+++ Dataset rows
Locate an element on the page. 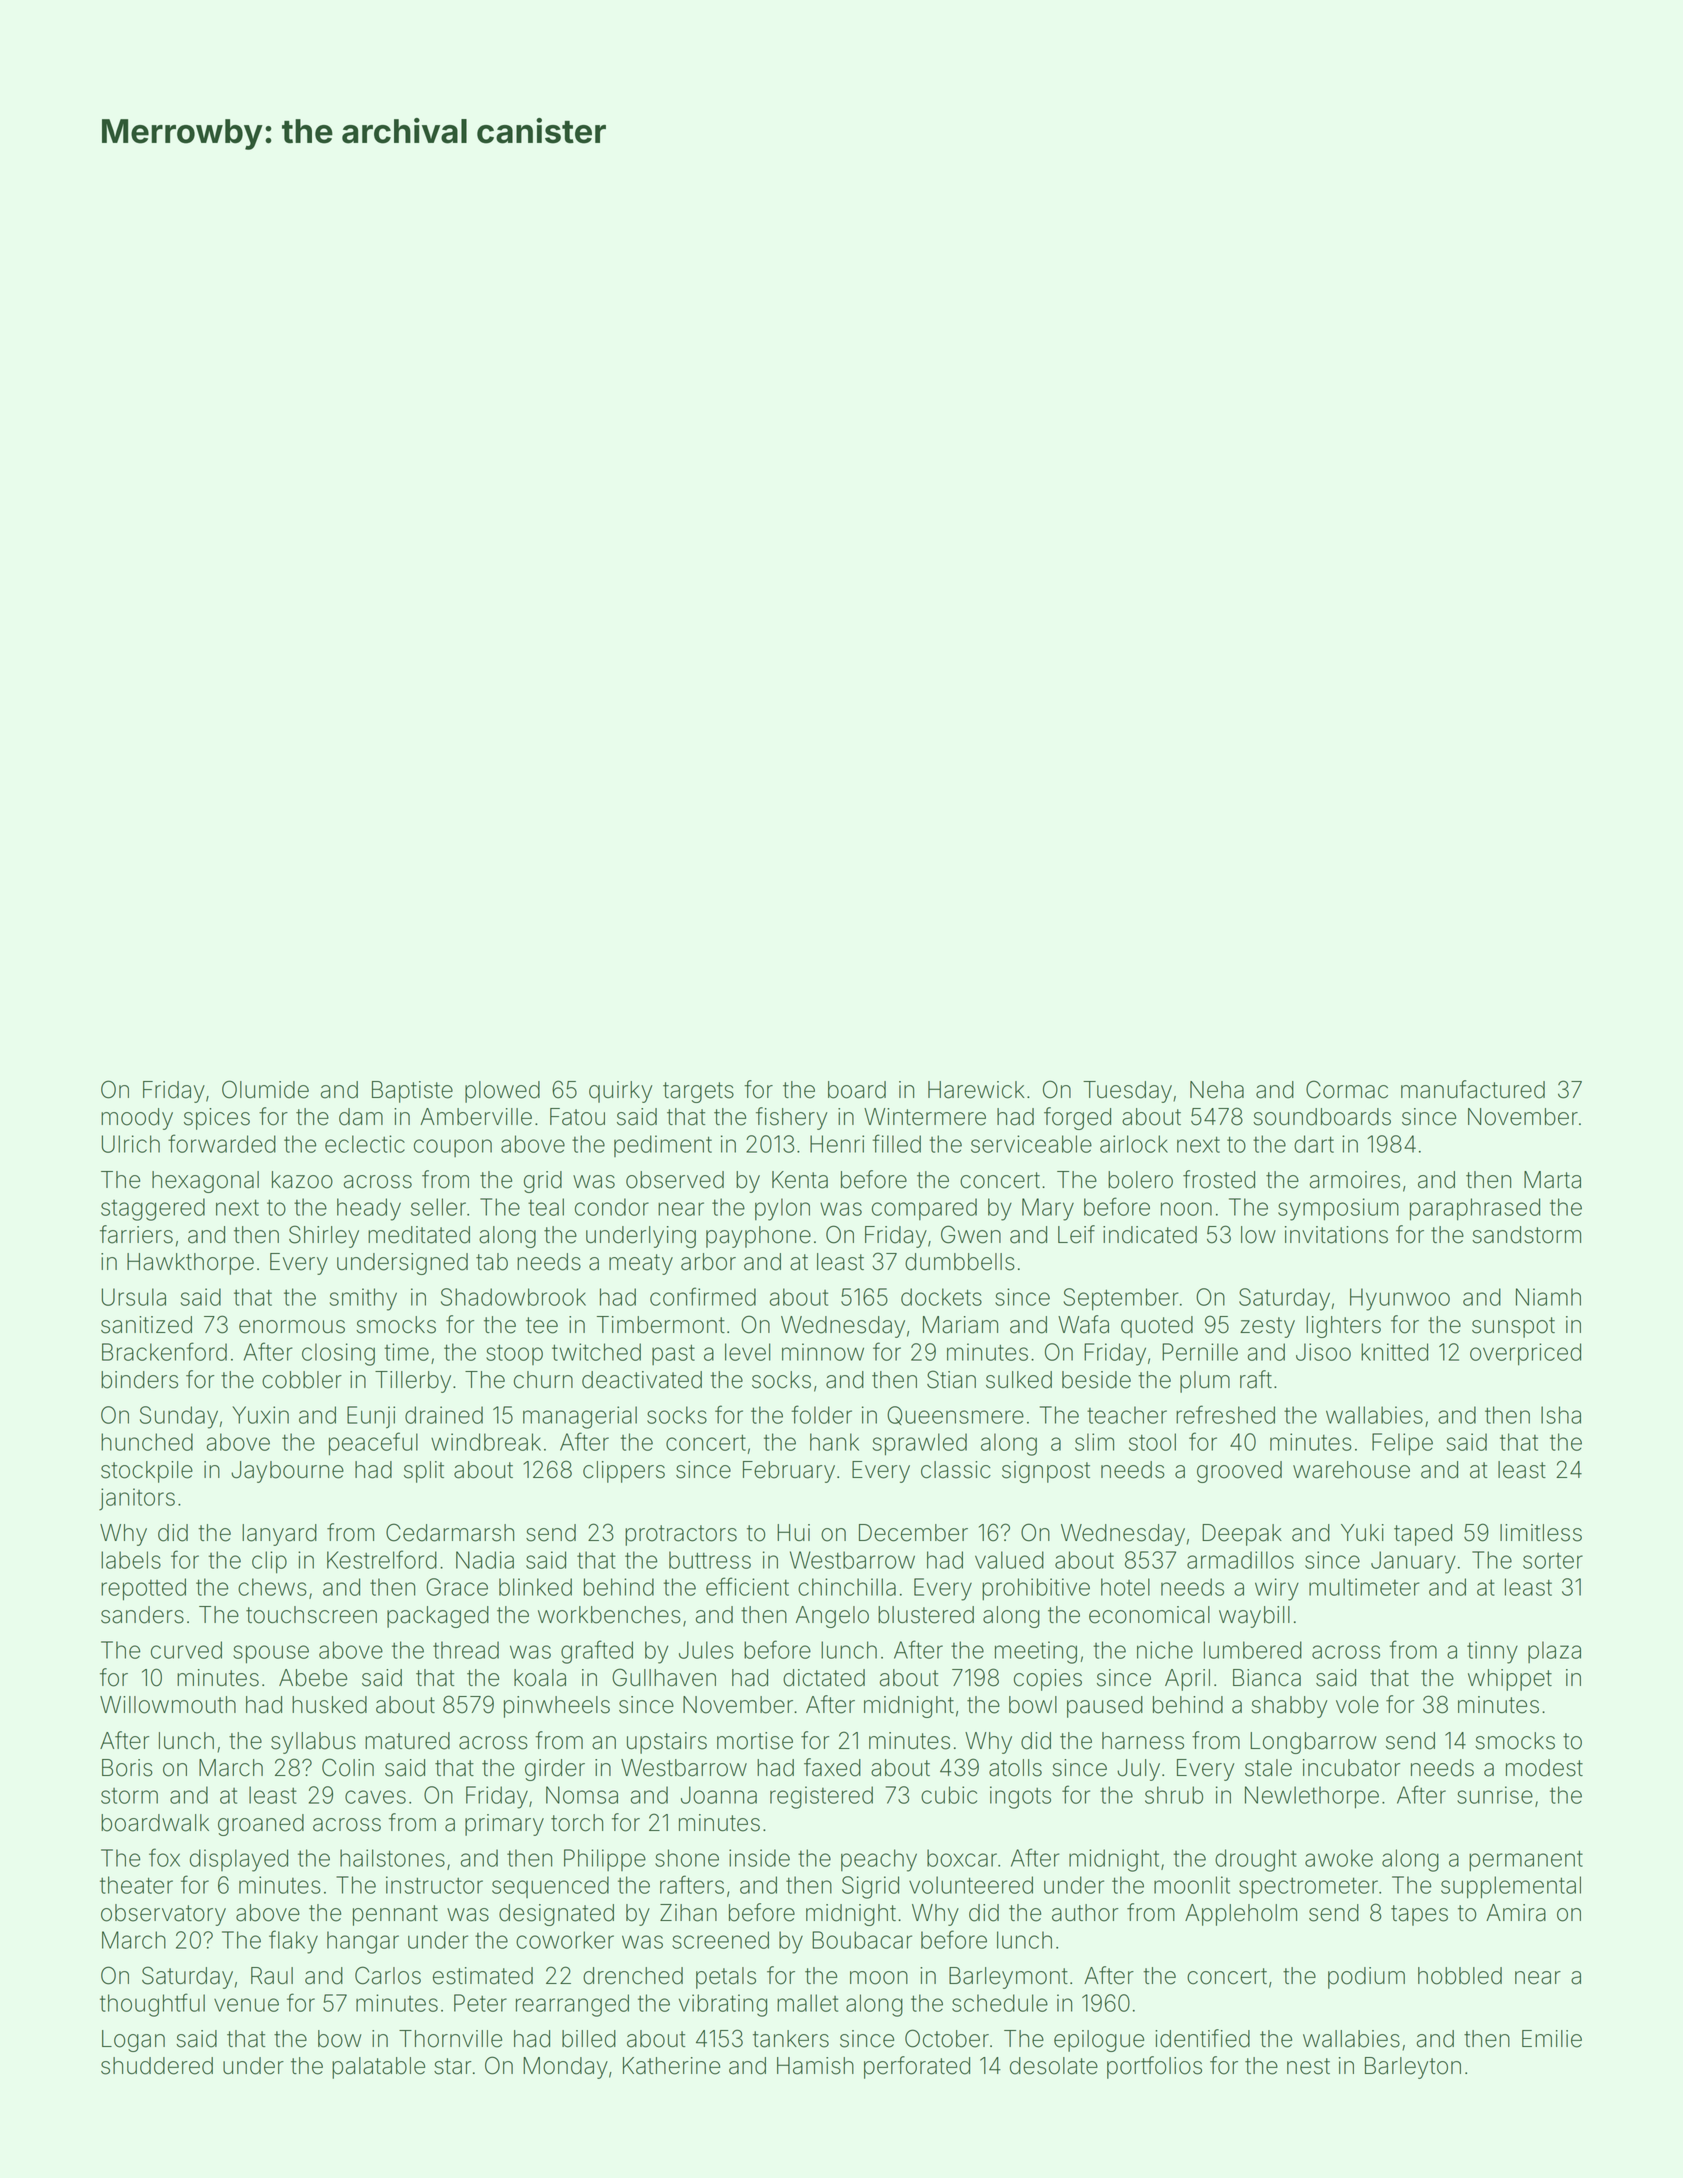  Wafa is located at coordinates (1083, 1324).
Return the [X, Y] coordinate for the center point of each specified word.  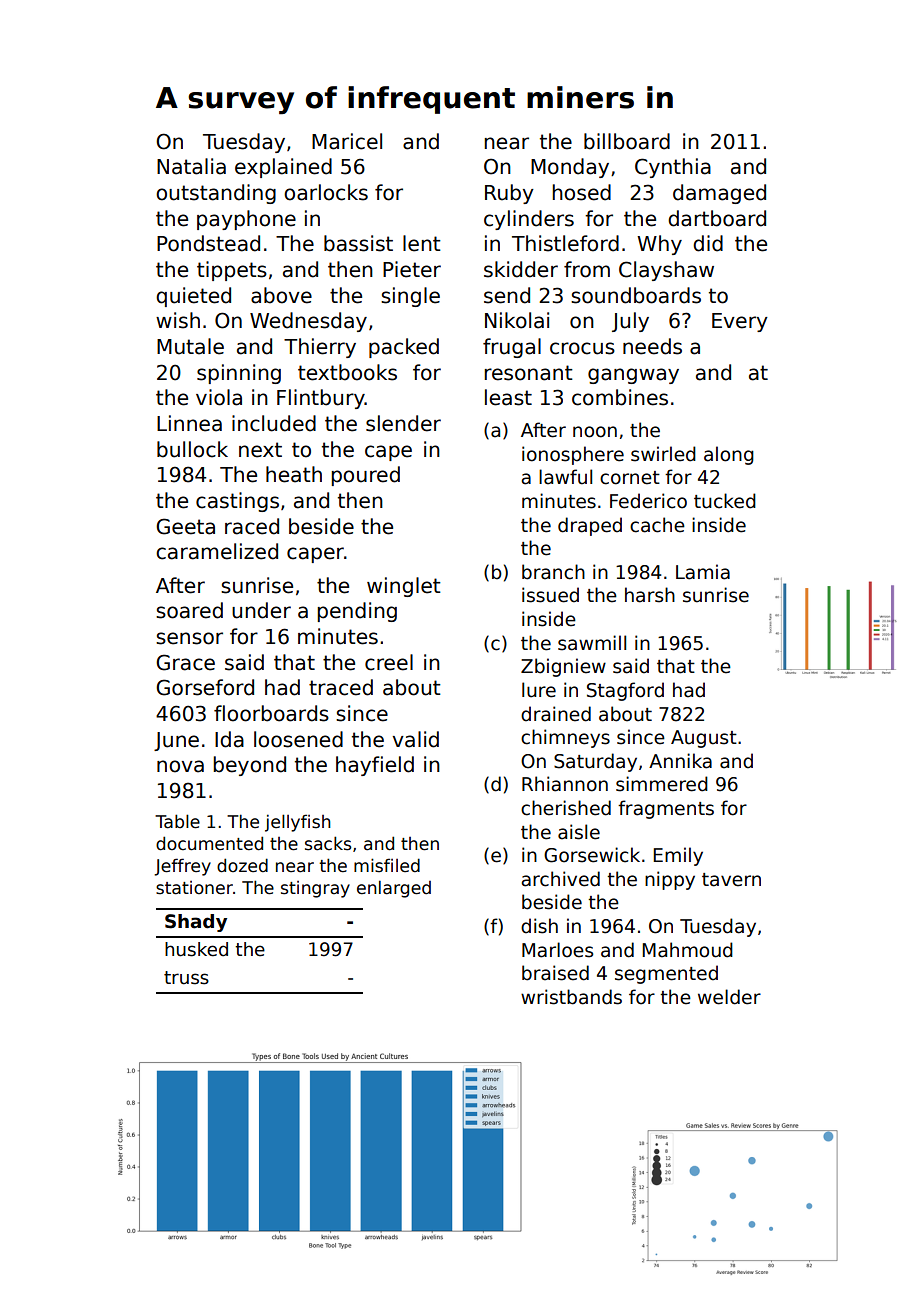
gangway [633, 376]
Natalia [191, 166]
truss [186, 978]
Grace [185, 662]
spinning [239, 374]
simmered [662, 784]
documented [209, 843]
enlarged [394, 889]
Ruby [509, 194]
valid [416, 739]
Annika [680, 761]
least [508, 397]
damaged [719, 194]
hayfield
++++++
• [Description of the task]:
Update the material from the line containing "Grace [185, 662]" through the end of the material, replacing "enlarged" with "widened" and keeping everything else the same.

• [Exercise answer]:
Grace [185, 662]
spinning [239, 374]
simmered [662, 784]
documented [209, 843]
widened [394, 889]
Ruby [509, 194]
valid [416, 739]
Annika [680, 761]
least [508, 397]
damaged [719, 194]
hayfield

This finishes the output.